▶ _About this exercise_:
Exactly the lines from the one containing "where | amount |" through the end of the entries, both ends included, are to be output.

▶ _Entries provided_:
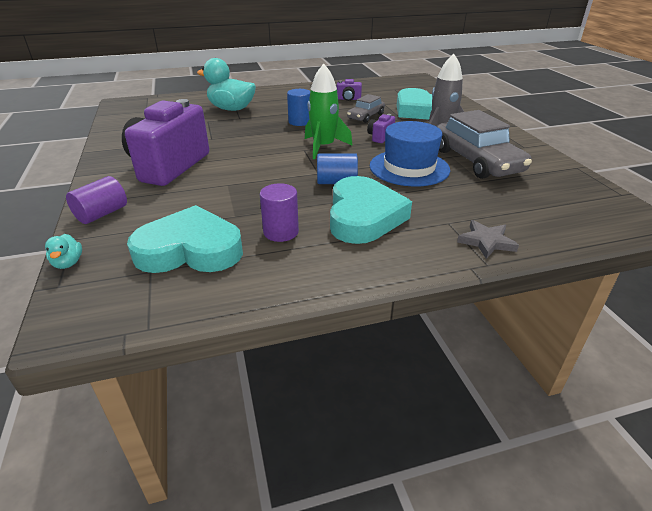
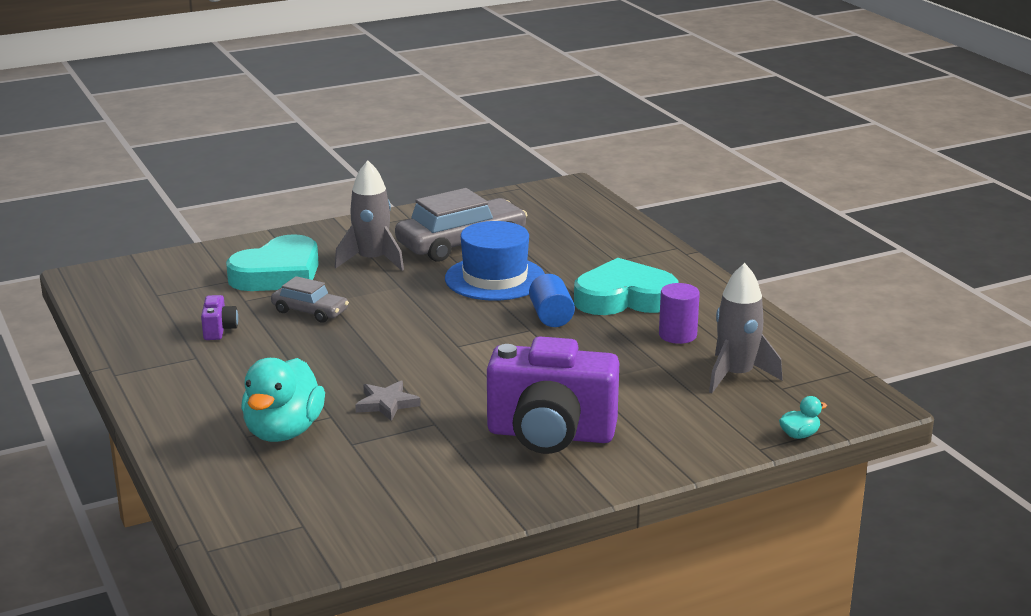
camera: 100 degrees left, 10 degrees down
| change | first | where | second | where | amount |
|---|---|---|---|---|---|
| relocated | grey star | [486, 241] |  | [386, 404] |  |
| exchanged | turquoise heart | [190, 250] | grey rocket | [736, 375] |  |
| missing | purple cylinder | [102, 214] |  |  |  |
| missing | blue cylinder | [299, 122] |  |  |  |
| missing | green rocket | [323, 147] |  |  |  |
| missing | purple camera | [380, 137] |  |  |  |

▶ _Exercise output_:
| change | first | where | second | where | amount |
|---|---|---|---|---|---|
| relocated | grey star | [486, 241] |  | [386, 404] |  |
| exchanged | turquoise heart | [190, 250] | grey rocket | [736, 375] |  |
| missing | purple cylinder | [102, 214] |  |  |  |
| missing | blue cylinder | [299, 122] |  |  |  |
| missing | green rocket | [323, 147] |  |  |  |
| missing | purple camera | [380, 137] |  |  |  |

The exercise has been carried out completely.